**Instructions to follow**
Copy out each line of the material that includes the word "camera".
Study material Block Start
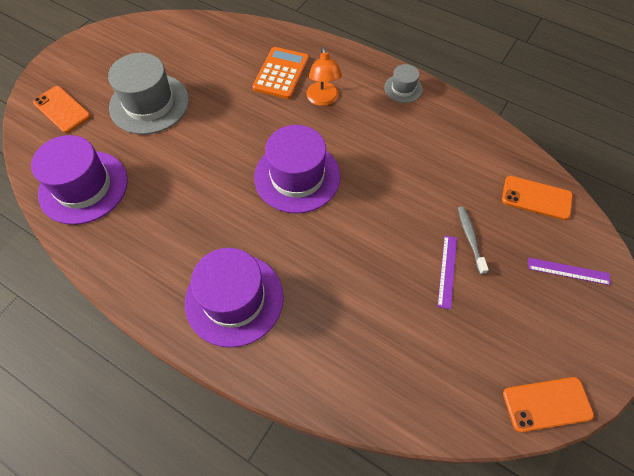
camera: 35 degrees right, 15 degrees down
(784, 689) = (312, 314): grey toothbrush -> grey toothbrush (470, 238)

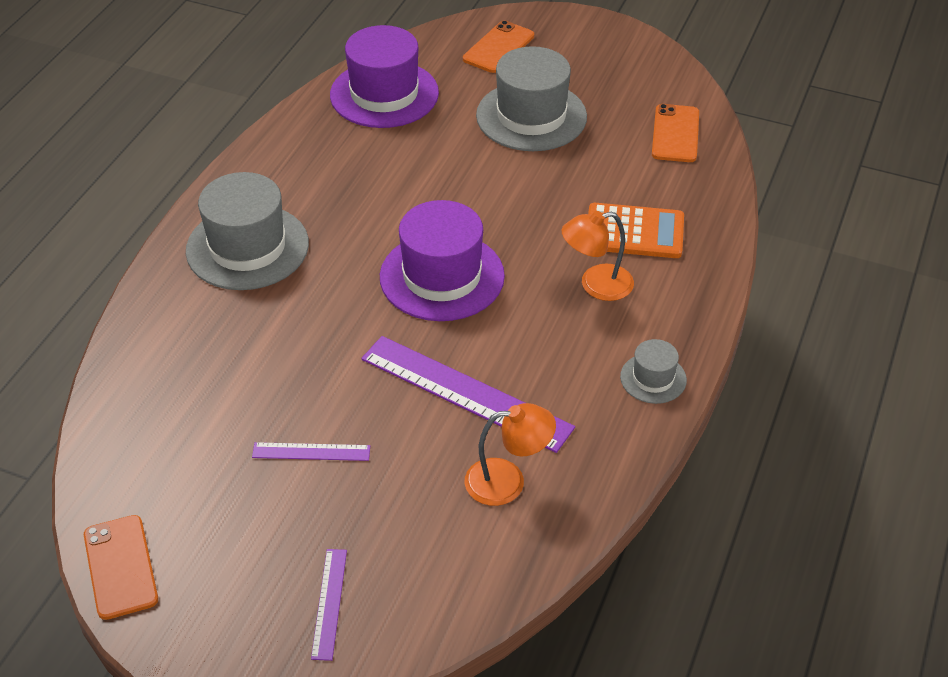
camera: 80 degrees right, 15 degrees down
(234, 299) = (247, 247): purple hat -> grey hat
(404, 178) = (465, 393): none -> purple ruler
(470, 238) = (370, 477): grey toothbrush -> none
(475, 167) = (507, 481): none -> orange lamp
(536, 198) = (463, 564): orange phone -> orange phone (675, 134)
Study material Block End
Study material Block Start
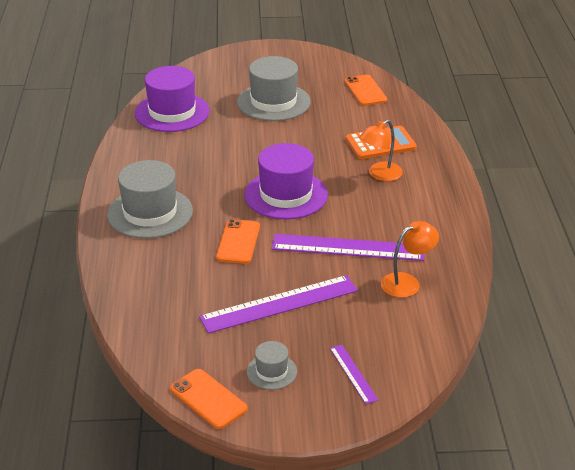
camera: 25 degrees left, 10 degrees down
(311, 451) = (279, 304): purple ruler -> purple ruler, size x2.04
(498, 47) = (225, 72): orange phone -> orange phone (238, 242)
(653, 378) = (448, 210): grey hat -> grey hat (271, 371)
Study material Block End
**Solved exercise**
camera: 35 degrees right, 15 degrees down
camera: 80 degrees right, 15 degrees down
camera: 25 degrees left, 10 degrees down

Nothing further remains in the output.